RECORDS SHOWN:

BEGIN

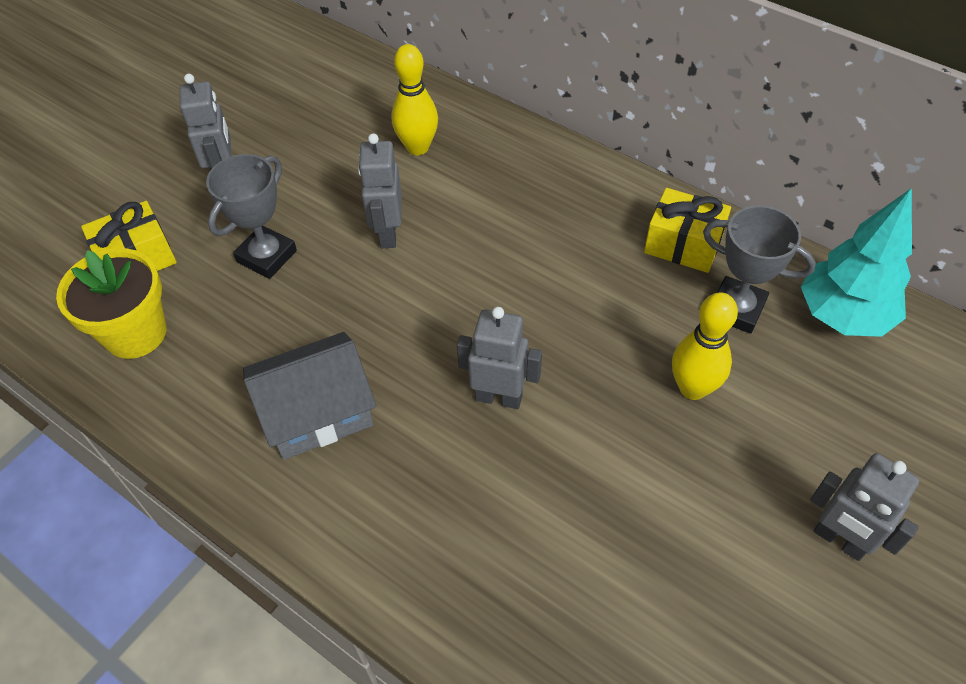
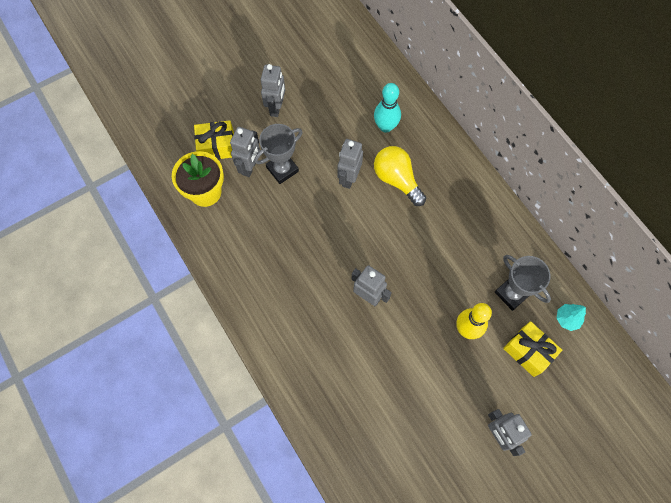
camera: 20 degrees right, 15 degrees up
(207, 270) = (250, 167): none -> grey robot
(317, 412) = (278, 270): grey house -> none
(417, 147) = (385, 127): yellow bowling pin -> turquoise bowling pin
(469, 211) = (397, 180): none -> yellow light bulb
(683, 244) = (503, 244): yellow gift -> yellow gift (528, 351)
(843, 315) = (567, 319): turquoise tree -> turquoise tree, size x0.49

END

WHAT TO DO: Set down exactly, and only, the lines of the data above from the line containing "(417, 147) = (385, 127): yellow" through the last one.

WRITTEN ANSWER:
(417, 147) = (385, 127): yellow bowling pin -> turquoise bowling pin
(469, 211) = (397, 180): none -> yellow light bulb
(683, 244) = (503, 244): yellow gift -> yellow gift (528, 351)
(843, 315) = (567, 319): turquoise tree -> turquoise tree, size x0.49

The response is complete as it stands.